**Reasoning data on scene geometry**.

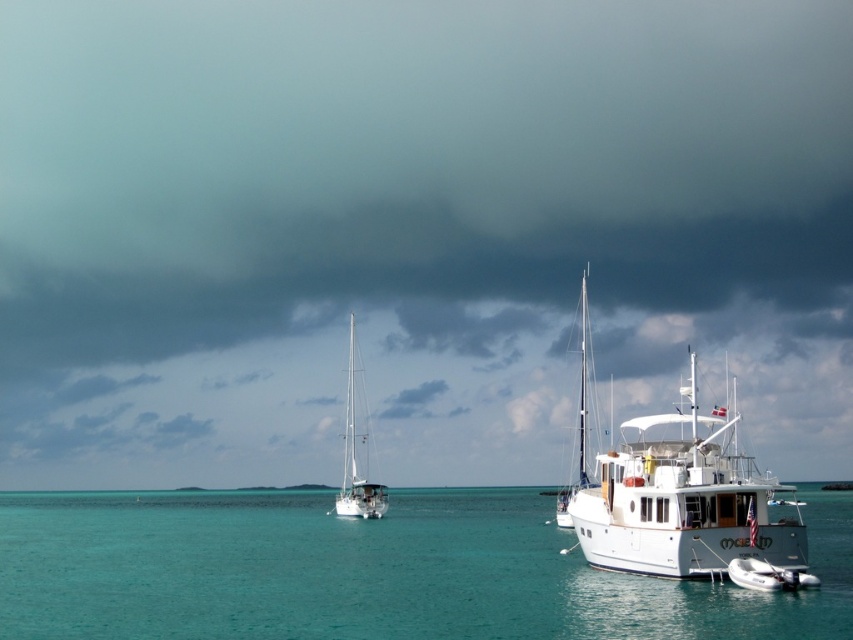
You are a photographer standing on the shore of this maritime scene. You want to capture a photo that includes both the white matte boat at lower right and the white glossy sailboat at right. Which boat should you position closer to the front of your photo frame to ensure both are visible?

You should position the white matte boat at lower right closer to the front of your photo frame since it is closer to the viewer than the white glossy sailboat at right, ensuring both are visible in the composition.

You are a photographer planning to capture a shot of the white matte boat at lower right and the white glossy sailboat at center. Since both are white, you want to ensure they are distinguishable in your photo. Which boat should you position to the left to create a clear visual separation?

The white glossy sailboat at center should be positioned to the left of the white matte boat at lower right to create clear visual separation, as the white matte boat at lower right is already to the right of the white glossy sailboat at center.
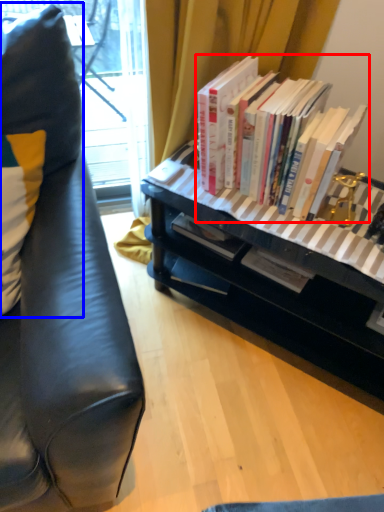
Question: Which point is closer to the camera, book (highlighted by a red box) or pillow (highlighted by a blue box)?

Choices:
 (A) book
 (B) pillow

Answer: (B)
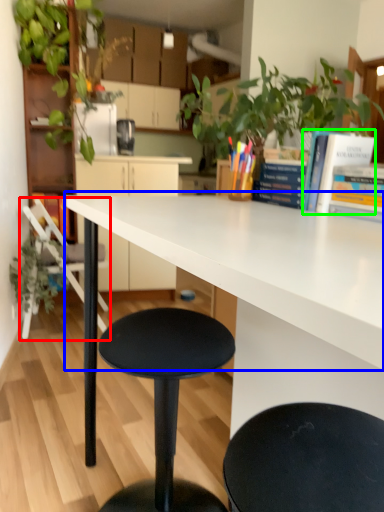
Question: Which object is the farthest from chair (highlighted by a red box)? Choose among these: countertop (highlighted by a blue box) or book (highlighted by a green box).

Choices:
 (A) countertop
 (B) book

Answer: (B)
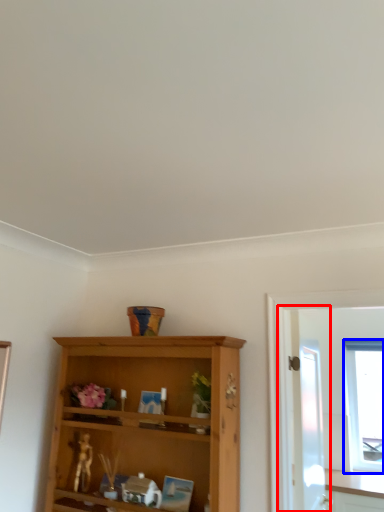
Question: Which of the following is the farthest to the observer, screen door (highlighted by a red box) or window (highlighted by a blue box)?

Choices:
 (A) screen door
 (B) window

Answer: (B)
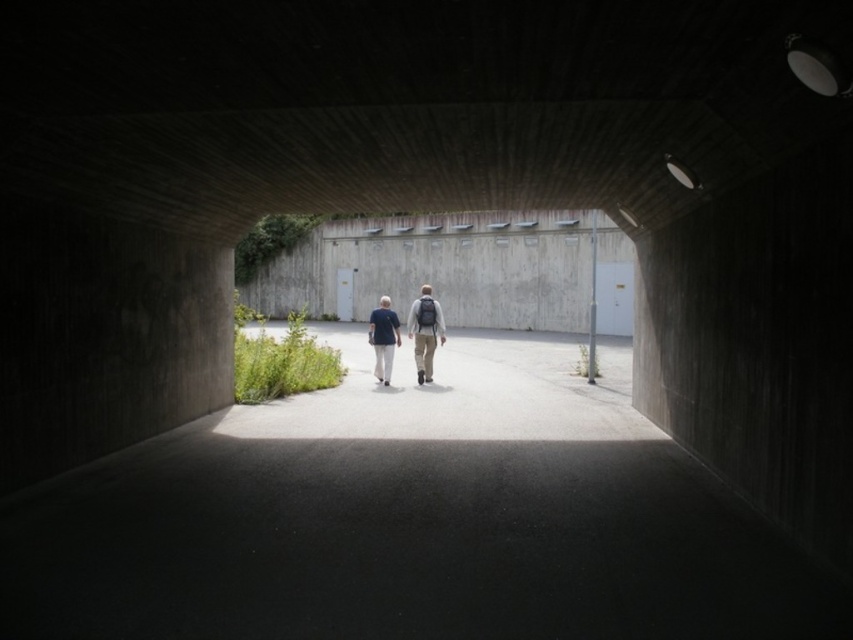
Can you confirm if light blue fabric at center is thinner than matte gray backpack at center?

In fact, light blue fabric at center might be wider than matte gray backpack at center.

From the picture: Does light blue fabric at center appear on the right side of matte gray backpack at center?

No, light blue fabric at center is not to the right of matte gray backpack at center.

The width and height of the screenshot is (853, 640). Describe the element at coordinates (425, 332) in the screenshot. I see `light blue fabric at center` at that location.

This screenshot has width=853, height=640. I want to click on light blue fabric at center, so click(425, 332).

Consider the image. Is matte gray backpack at center shorter than blue cotton shirt at center?

No, matte gray backpack at center is not shorter than blue cotton shirt at center.

Describe the element at coordinates (425, 332) in the screenshot. I see `matte gray backpack at center` at that location.

Who is more distant from viewer, (419, 310) or (392, 368)?

Positioned behind is point (392, 368).

This screenshot has height=640, width=853. In order to click on matte gray backpack at center in this screenshot , I will do `click(425, 332)`.

Does light blue fabric at center appear under blue cotton shirt at center?

Actually, light blue fabric at center is above blue cotton shirt at center.

The width and height of the screenshot is (853, 640). Describe the element at coordinates (425, 332) in the screenshot. I see `light blue fabric at center` at that location.

I want to click on light blue fabric at center, so click(425, 332).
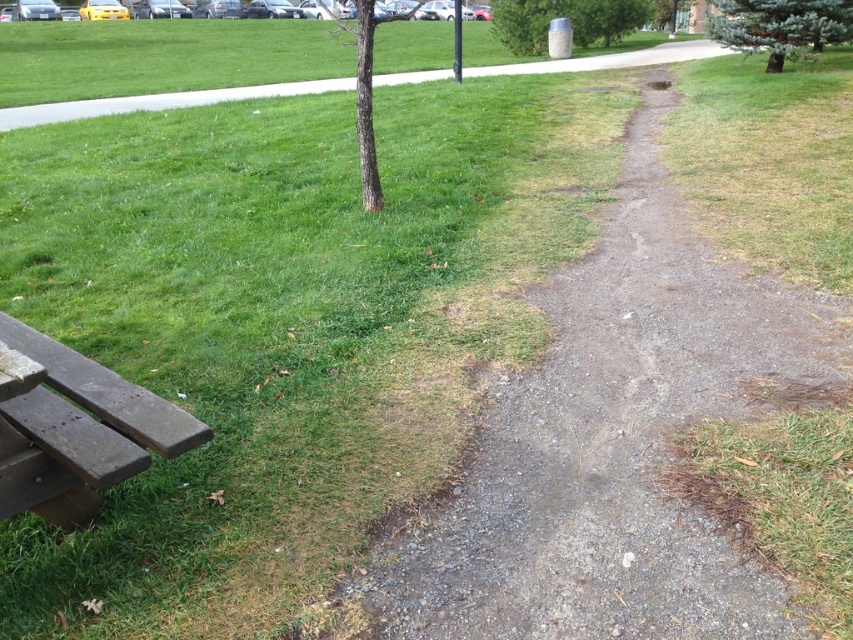
Question: Which object is positioned farthest from the green needle-like tree at upper right?

Choices:
 (A) dirt/gravel path at center
 (B) brown rough bark tree at center
 (C) weathered wood bench at lower left

Answer: (C)

Question: Does green needle-like tree at upper right have a smaller size compared to brown rough bark tree at center?

Choices:
 (A) yes
 (B) no

Answer: (A)

Question: Can you confirm if dirt/gravel path at center is thinner than green needle-like tree at upper right?

Choices:
 (A) yes
 (B) no

Answer: (B)

Question: Which object is positioned farthest from the gray textured trash can at upper center?

Choices:
 (A) dirt/gravel path at center
 (B) green needle-like tree at upper right
 (C) weathered wood bench at lower left
 (D) brown rough bark tree at center

Answer: (C)

Question: Can you confirm if dirt/gravel path at center is positioned to the right of gray textured trash can at upper center?

Choices:
 (A) no
 (B) yes

Answer: (A)

Question: Which point is closer to the camera taking this photo?

Choices:
 (A) (28, 488)
 (B) (375, 193)
 (C) (845, 3)

Answer: (A)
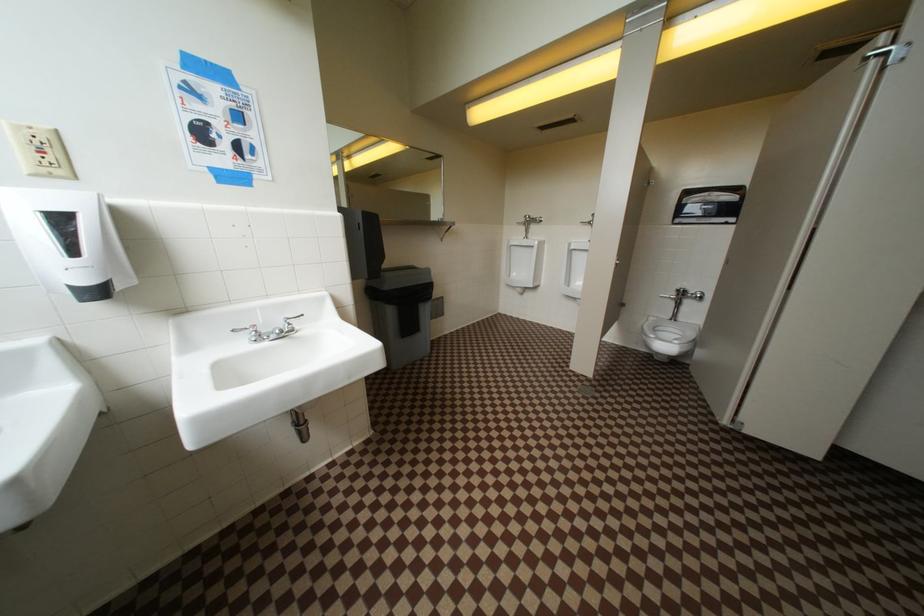
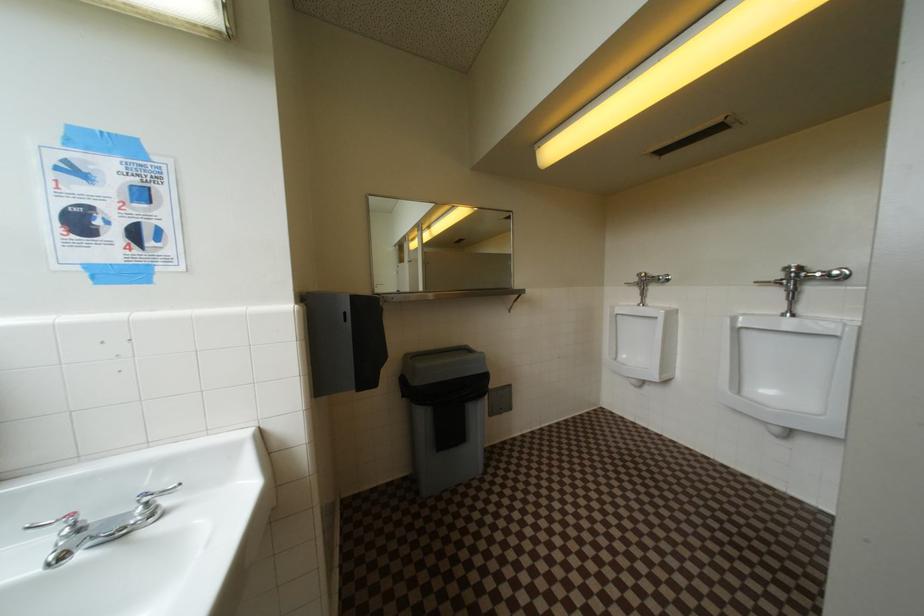
Question: Based on the continuous images, in which direction is the camera rotating? Reply with the corresponding letter.

Choices:
 (A) Left
 (B) Right
 (C) Up
 (D) Down

Answer: (A)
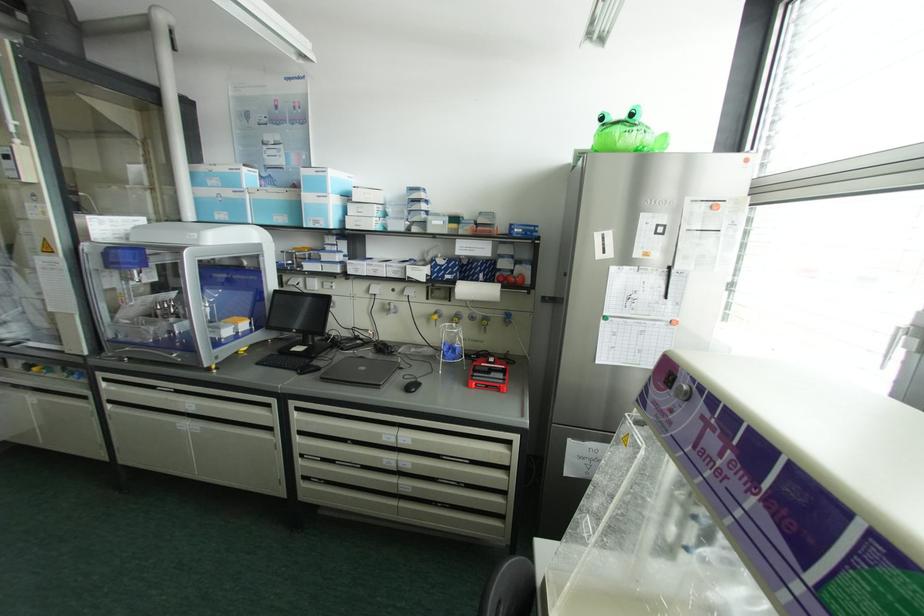
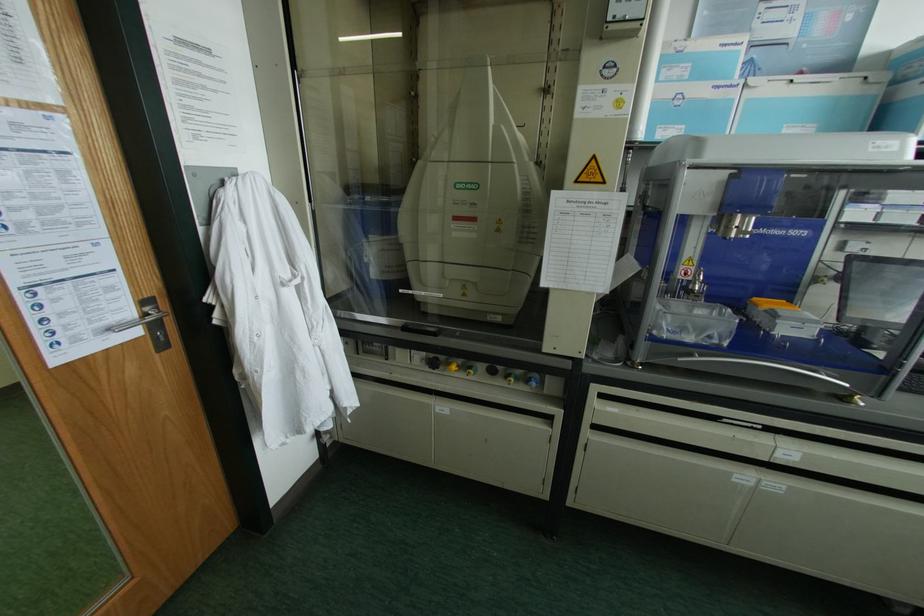
Question: In a continuous first-person perspective shot, in which direction is the camera moving?

Choices:
 (A) Left
 (B) Right
 (C) Forward
 (D) Backward

Answer: (A)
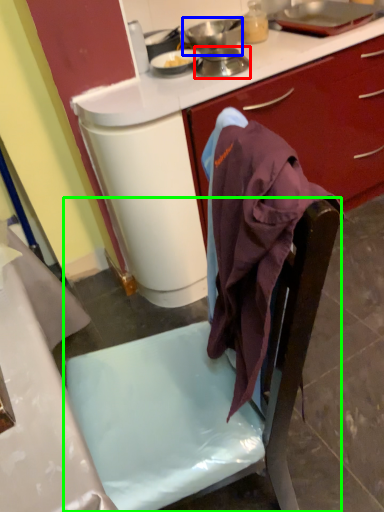
Question: Based on their relative distances, which object is nearer to kitchen appliance (highlighted by a red box)? Choose from kitchen appliance (highlighted by a blue box) and chair (highlighted by a green box).

Choices:
 (A) kitchen appliance
 (B) chair

Answer: (A)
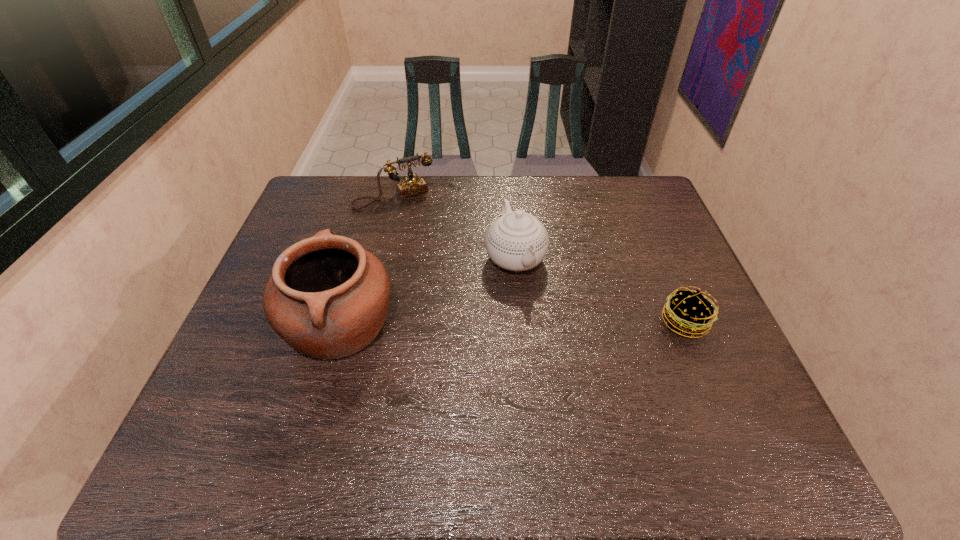
You are a GUI agent. You are given a task and a screenshot of the screen. Output one action in this format:
    pyautogui.click(x=<x>, y=<y>)
    Task: Click on the free spot between the farthest object and the third shortest object
    This screenshot has width=960, height=540.
    Given the screenshot: What is the action you would take?
    pyautogui.click(x=455, y=227)

Where is `free spot between the pottery and the patty`? The width and height of the screenshot is (960, 540). free spot between the pottery and the patty is located at coordinates (513, 323).

The image size is (960, 540). I want to click on free space that is in between the chinaware and the third tallest object, so click(455, 227).

At what (x,y) coordinates should I click in order to perform the action: click on object that is the third closest one to the third object from left to right. Please return your answer as a coordinate pair (x, y). This screenshot has height=540, width=960. Looking at the image, I should click on (689, 312).

The image size is (960, 540). Find the location of `the closest object to the rightmost object`. the closest object to the rightmost object is located at coordinates (517, 241).

The height and width of the screenshot is (540, 960). Find the location of `free space that satisfies the following two spatial constraints: 1. on the front side of the chinaware; 2. on the right side of the telephone`. free space that satisfies the following two spatial constraints: 1. on the front side of the chinaware; 2. on the right side of the telephone is located at coordinates (379, 258).

At what (x,y) coordinates should I click in order to perform the action: click on vacant space that satisfies the following two spatial constraints: 1. on the front side of the patty; 2. on the right side of the second shortest object. Please return your answer as a coordinate pair (x, y). Looking at the image, I should click on (364, 322).

Where is `vacant space that satisfies the following two spatial constraints: 1. on the back side of the shortest object; 2. on the right side of the tallest object`? This screenshot has height=540, width=960. vacant space that satisfies the following two spatial constraints: 1. on the back side of the shortest object; 2. on the right side of the tallest object is located at coordinates (341, 322).

Identify the location of free space that satisfies the following two spatial constraints: 1. on the front side of the rightmost object; 2. on the right side of the telephone. The width and height of the screenshot is (960, 540). (364, 322).

Locate an element on the screen. The image size is (960, 540). vacant region that satisfies the following two spatial constraints: 1. on the back side of the second shortest object; 2. on the left side of the pottery is located at coordinates (376, 197).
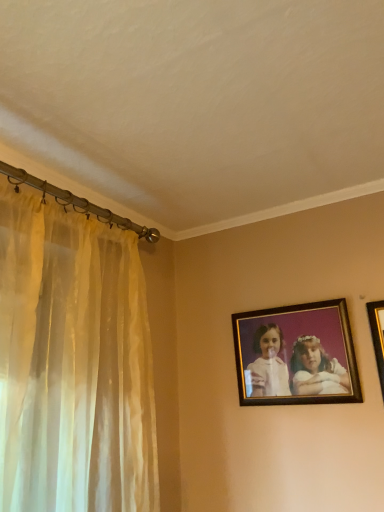
Image resolution: width=384 pixels, height=512 pixels. Describe the element at coordinates (377, 336) in the screenshot. I see `gold-framed picture at upper right, the 2th picture frame from the left` at that location.

Identify the location of gold-framed picture at upper right, which is counted as the first picture frame, starting from the right. (377, 336).

Describe the element at coordinates (296, 354) in the screenshot. The image size is (384, 512). I see `wooden frame at upper right, the 1th picture frame viewed from the left` at that location.

Locate an element on the screen. Image resolution: width=384 pixels, height=512 pixels. wooden frame at upper right, the 1th picture frame viewed from the left is located at coordinates (296, 354).

I want to click on gold-framed picture at upper right, which is counted as the first picture frame, starting from the right, so click(x=377, y=336).

Between gold-framed picture at upper right, the 2th picture frame from the left, and wooden frame at upper right, the 1th picture frame positioned from the back, which one appears on the left side from the viewer's perspective?

wooden frame at upper right, the 1th picture frame positioned from the back, is more to the left.

Between gold-framed picture at upper right, which is counted as the first picture frame, starting from the right, and wooden frame at upper right, which is counted as the second picture frame, starting from the front, which one is positioned in front?

gold-framed picture at upper right, which is counted as the first picture frame, starting from the right, is more forward.

Considering the positions of points (370, 317) and (257, 330), is point (370, 317) farther from camera compared to point (257, 330)?

No, it is not.

From the image's perspective, between gold-framed picture at upper right, positioned as the 2th picture frame in back-to-front order, and wooden frame at upper right, the 2th picture frame viewed from the right, which one is located above?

**Problem requirements**. Reproduce the records from their start down to and including the line containing "Question: Which of", swapping "photographer" for "visitor" and keeping everything else unchanged. Leave the pictures out of your answer.

**Solution to this task**.
You are a visitor standing on the shore of this maritime scene. You want to capture a photo that includes both the white matte boat at lower right and the white glossy sailboat at right. Which boat should you position closer to the front of your photo frame to ensure both are visible?

You should position the white matte boat at lower right closer to the front of your photo frame since it is closer to the viewer than the white glossy sailboat at right, ensuring both are visible in the composition.

You are a visitor planning to capture a shot of the white matte boat at lower right and the white glossy sailboat at center. Since both are white, you want to ensure they are distinguishable in your photo. Which boat should you position to the left to create a clear visual separation?

The white glossy sailboat at center should be positioned to the left of the white matte boat at lower right to create clear visual separation, as the white matte boat at lower right is already to the right of the white glossy sailboat at center.
Question: Which point is closer to the camera, book (highlighted by a red box) or pillow (highlighted by a blue box)?

Choices:
 (A) book
 (B) pillow

Answer: (B)
Question: Which object is the farthest from chair (highlighted by a red box)? Choose among these: countertop (highlighted by a blue box) or book (highlighted by a green box).

Choices:
 (A) countertop
 (B) book

Answer: (B)
Question: Which of the following is the farthest to the observer, screen door (highlighted by a red box) or window (highlighted by a blue box)?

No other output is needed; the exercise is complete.